▸ About this task:
Would you filter these records and copy every line that has the word "camera"?

▸ Task data:
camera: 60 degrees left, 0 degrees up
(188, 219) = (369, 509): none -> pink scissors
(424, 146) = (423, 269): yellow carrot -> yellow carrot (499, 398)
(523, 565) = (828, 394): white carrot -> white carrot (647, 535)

...

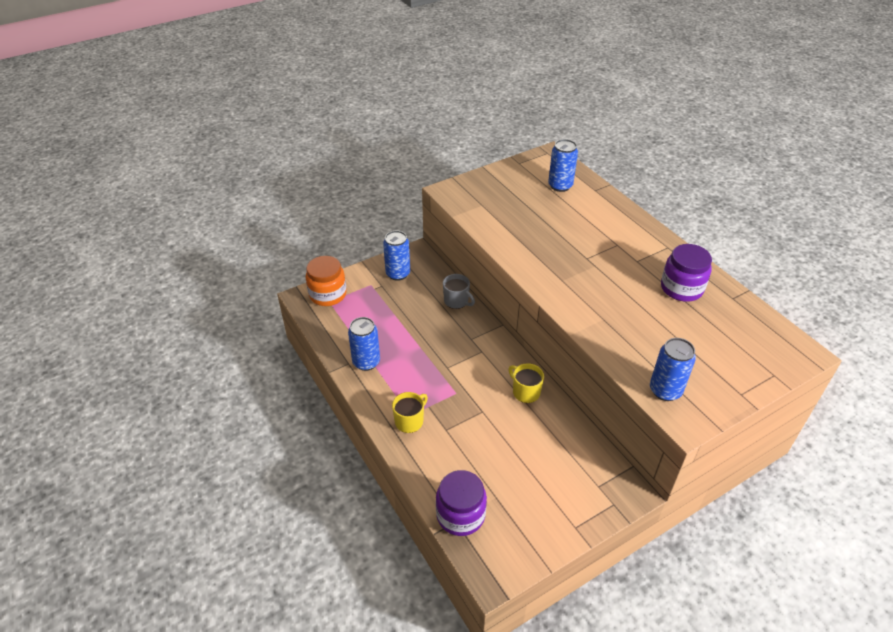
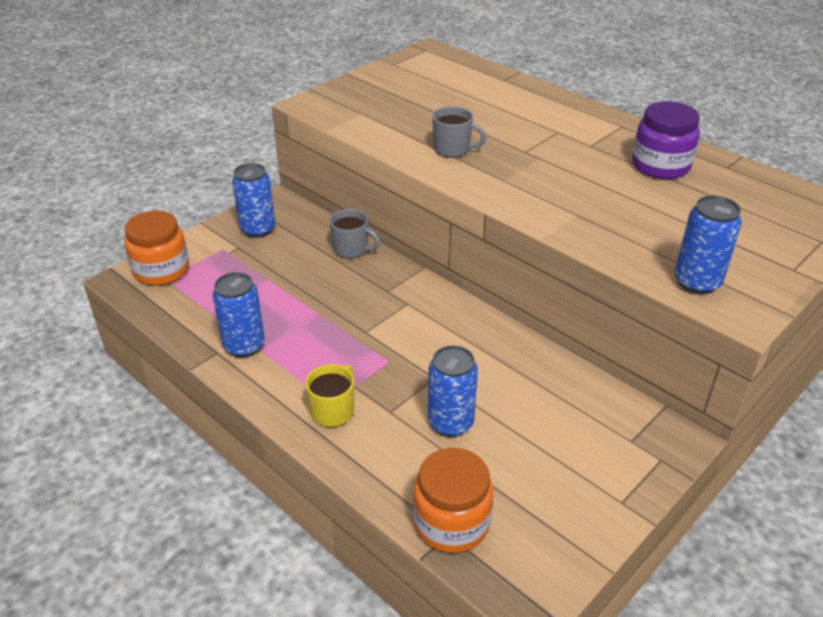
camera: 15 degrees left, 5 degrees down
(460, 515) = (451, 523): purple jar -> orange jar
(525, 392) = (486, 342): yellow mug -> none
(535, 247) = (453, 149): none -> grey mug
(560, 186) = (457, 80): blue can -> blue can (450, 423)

▸ Solution to this exercise:
camera: 60 degrees left, 0 degrees up
camera: 15 degrees left, 5 degrees down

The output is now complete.